● DATA EXTRACTS:

***

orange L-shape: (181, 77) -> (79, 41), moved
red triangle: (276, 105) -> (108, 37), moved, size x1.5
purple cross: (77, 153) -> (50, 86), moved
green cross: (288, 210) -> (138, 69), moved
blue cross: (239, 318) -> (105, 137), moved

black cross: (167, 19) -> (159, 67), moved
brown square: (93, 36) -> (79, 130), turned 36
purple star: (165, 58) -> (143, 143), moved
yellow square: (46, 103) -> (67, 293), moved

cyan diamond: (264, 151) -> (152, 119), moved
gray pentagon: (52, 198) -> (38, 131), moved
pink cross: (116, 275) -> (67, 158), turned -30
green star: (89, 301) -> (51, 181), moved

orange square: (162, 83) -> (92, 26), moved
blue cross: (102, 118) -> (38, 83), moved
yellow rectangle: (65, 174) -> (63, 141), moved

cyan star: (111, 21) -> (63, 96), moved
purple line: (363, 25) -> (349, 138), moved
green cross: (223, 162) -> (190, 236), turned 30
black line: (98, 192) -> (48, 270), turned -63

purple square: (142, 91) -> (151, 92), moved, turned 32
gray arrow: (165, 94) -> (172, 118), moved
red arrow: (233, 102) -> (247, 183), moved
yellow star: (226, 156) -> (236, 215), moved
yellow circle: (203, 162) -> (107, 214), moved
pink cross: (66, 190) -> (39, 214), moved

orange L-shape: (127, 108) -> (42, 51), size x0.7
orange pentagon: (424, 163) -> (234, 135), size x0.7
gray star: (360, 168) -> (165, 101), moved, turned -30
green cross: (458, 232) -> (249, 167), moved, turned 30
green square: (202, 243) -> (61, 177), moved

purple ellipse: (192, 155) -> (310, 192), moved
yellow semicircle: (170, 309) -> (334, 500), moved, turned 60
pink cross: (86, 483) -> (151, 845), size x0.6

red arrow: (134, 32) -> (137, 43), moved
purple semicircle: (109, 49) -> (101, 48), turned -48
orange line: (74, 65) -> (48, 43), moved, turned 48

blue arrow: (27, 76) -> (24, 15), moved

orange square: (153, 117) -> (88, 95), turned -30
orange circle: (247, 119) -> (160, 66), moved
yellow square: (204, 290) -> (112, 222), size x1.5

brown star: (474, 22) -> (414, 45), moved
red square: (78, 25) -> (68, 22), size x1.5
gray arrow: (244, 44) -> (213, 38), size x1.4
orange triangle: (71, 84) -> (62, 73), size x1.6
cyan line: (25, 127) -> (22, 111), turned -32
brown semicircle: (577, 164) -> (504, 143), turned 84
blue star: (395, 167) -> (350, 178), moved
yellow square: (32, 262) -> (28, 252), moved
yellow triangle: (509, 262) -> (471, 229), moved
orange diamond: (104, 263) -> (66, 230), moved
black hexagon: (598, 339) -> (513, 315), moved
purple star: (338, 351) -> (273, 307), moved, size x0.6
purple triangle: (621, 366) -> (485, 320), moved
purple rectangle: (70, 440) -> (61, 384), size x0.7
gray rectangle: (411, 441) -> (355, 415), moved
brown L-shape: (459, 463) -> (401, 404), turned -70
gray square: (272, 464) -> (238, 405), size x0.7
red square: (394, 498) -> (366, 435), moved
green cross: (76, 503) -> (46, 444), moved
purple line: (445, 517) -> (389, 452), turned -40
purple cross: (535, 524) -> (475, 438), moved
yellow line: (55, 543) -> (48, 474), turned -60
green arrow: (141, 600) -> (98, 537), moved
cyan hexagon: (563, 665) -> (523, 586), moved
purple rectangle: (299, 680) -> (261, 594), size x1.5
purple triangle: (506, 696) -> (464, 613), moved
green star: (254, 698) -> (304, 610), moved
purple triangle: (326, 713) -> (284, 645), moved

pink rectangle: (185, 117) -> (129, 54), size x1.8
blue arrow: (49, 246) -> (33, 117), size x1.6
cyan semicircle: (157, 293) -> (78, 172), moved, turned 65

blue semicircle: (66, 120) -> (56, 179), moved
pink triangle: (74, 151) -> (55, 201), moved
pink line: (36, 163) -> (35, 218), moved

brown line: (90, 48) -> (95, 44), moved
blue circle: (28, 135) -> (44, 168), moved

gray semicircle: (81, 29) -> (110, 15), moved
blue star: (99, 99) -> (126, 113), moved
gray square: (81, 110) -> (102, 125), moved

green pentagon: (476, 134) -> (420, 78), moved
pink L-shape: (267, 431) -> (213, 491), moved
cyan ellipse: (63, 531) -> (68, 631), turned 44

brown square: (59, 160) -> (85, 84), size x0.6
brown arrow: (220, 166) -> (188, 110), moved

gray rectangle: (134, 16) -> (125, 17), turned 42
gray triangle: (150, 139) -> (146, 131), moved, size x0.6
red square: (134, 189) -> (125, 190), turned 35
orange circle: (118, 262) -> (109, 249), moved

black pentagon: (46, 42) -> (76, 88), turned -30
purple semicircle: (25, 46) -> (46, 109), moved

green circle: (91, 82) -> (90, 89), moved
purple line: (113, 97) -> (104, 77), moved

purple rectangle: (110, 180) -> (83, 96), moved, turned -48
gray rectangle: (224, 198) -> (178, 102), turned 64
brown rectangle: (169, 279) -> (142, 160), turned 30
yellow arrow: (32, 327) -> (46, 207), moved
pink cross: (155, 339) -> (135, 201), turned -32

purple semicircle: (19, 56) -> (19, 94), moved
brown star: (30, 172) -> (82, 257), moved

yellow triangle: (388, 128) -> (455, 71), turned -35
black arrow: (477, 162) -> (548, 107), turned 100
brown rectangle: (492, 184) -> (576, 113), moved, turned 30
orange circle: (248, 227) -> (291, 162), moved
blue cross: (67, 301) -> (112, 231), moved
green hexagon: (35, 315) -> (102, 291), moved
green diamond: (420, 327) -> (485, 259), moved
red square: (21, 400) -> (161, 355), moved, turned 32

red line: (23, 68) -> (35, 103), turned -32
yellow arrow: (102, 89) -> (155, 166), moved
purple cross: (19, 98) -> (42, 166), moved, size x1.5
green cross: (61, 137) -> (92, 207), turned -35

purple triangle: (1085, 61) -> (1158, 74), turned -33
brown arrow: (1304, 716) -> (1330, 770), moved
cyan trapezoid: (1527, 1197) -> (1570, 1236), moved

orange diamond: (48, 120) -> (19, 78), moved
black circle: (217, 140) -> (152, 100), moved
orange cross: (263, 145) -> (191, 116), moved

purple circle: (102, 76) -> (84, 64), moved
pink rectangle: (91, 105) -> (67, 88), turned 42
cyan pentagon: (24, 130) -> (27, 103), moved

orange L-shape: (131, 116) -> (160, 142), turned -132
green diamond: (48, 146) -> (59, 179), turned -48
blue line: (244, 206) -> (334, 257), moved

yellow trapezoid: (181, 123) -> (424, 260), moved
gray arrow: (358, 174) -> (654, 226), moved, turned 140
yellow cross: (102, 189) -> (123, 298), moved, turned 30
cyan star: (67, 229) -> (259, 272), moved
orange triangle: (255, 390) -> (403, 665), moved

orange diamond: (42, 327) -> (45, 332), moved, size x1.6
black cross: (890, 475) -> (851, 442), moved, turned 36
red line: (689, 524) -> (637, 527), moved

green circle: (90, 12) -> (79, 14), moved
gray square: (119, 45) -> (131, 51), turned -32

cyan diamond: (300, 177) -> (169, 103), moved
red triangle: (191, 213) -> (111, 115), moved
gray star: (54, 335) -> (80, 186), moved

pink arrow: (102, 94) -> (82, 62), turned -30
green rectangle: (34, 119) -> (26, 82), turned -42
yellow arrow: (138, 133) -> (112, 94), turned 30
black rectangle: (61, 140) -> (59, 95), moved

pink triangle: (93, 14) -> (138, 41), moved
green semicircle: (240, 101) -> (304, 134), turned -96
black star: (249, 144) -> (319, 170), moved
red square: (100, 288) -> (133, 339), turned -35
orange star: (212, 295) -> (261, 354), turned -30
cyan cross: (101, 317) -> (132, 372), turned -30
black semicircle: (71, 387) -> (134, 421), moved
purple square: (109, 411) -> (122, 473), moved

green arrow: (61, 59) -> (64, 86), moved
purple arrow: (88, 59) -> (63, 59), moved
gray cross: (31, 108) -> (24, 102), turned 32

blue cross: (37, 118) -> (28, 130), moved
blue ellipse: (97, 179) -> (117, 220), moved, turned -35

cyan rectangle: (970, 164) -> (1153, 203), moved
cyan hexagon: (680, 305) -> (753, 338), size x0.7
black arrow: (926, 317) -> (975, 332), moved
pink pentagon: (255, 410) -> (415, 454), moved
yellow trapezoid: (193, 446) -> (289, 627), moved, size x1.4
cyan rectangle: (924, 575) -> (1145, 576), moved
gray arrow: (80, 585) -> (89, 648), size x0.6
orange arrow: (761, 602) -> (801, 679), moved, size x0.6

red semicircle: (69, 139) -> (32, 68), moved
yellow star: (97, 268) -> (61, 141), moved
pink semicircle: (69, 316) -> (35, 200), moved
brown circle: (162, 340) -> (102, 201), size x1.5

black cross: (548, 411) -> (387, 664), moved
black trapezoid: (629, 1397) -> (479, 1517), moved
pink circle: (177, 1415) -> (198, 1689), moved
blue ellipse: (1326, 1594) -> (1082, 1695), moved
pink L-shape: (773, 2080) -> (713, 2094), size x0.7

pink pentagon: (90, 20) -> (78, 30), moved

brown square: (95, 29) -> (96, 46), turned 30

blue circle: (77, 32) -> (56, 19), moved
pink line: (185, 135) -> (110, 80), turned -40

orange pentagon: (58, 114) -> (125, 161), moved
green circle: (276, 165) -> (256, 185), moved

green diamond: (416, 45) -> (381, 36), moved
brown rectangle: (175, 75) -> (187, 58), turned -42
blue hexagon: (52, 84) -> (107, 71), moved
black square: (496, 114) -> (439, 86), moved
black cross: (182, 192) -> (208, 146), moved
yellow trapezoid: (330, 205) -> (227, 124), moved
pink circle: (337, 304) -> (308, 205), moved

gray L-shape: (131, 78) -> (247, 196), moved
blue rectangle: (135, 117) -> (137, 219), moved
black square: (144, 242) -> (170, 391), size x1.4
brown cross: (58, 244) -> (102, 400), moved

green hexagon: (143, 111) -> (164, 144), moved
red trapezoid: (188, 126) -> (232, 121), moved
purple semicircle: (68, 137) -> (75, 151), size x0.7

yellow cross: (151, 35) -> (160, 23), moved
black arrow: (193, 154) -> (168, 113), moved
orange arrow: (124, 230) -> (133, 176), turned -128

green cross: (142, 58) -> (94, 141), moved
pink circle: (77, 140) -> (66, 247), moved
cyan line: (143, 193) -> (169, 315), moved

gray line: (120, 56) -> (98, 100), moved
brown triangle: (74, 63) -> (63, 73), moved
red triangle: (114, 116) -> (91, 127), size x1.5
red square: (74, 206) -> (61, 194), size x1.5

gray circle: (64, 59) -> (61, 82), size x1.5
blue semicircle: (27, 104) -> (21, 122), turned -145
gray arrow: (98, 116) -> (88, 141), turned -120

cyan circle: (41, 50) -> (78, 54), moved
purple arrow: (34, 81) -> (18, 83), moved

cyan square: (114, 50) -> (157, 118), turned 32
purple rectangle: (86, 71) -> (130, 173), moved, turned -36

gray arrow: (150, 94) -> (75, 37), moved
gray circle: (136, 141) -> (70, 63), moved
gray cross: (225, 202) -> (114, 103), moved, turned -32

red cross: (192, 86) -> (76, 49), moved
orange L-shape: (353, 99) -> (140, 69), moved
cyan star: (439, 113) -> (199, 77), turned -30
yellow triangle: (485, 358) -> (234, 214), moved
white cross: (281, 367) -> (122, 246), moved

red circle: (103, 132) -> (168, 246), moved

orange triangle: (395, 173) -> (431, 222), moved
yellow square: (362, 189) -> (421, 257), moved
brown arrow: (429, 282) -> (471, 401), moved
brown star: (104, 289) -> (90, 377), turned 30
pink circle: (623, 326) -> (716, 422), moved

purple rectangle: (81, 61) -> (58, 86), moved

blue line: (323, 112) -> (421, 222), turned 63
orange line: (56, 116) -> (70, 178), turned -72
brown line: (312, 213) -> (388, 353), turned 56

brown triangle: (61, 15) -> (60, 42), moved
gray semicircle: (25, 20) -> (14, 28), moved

***

● PROBLEM STATEMENT:
Find every line above that contains the word "hexagon", and return each one.

● OUTPUT OF THE TASK:
black hexagon: (598, 339) -> (513, 315), moved
cyan hexagon: (563, 665) -> (523, 586), moved
green hexagon: (35, 315) -> (102, 291), moved
cyan hexagon: (680, 305) -> (753, 338), size x0.7
blue hexagon: (52, 84) -> (107, 71), moved
green hexagon: (143, 111) -> (164, 144), moved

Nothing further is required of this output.